- Exercise details -
Look in the material below for the line with "JP1 pin 2: BAT -> GND" and the line with "R7: 1.3k (IC2/GP4, LEDK)", then set down exactly those two lines and all lines between, nothing more.

- Records supplied -
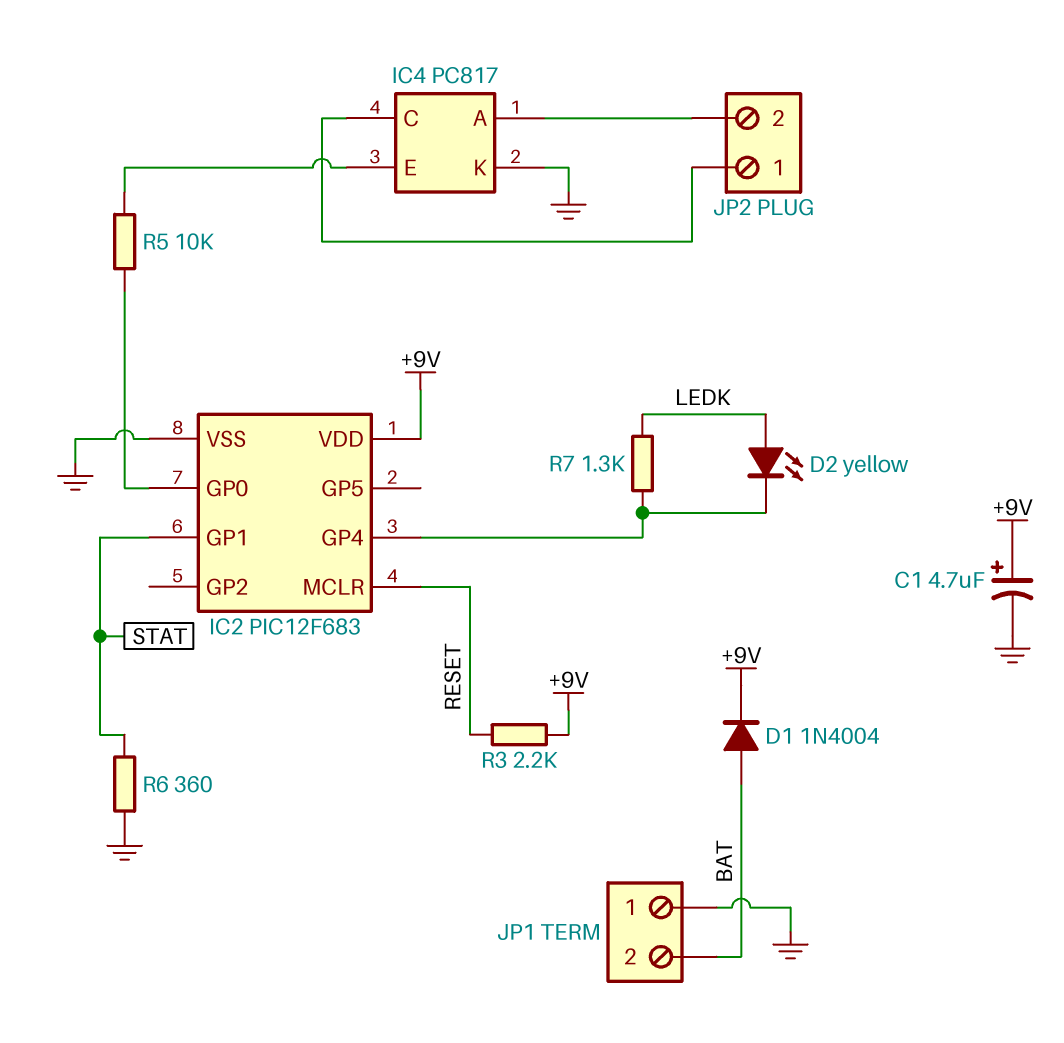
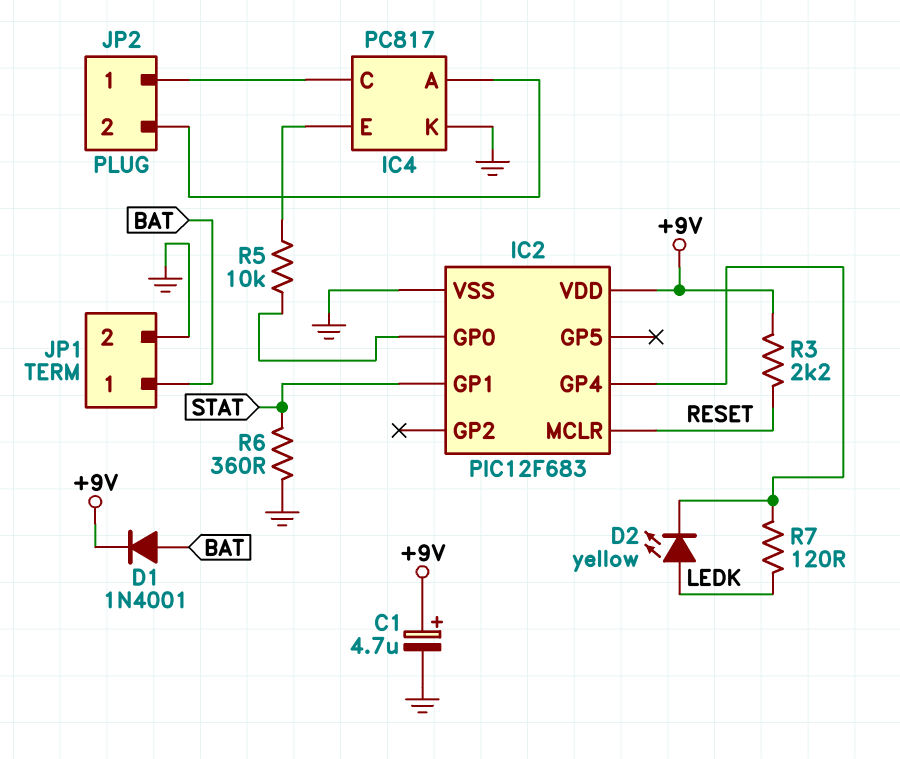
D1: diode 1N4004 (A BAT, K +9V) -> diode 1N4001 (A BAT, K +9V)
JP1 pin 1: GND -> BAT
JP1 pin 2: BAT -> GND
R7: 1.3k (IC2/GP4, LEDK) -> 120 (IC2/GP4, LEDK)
---
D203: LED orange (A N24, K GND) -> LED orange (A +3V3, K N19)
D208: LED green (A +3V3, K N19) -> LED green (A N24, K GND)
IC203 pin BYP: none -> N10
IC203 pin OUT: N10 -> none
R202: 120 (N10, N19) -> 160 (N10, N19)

- Result of this exercise -
JP1 pin 2: BAT -> GND
R7: 1.3k (IC2/GP4, LEDK) -> 120 (IC2/GP4, LEDK)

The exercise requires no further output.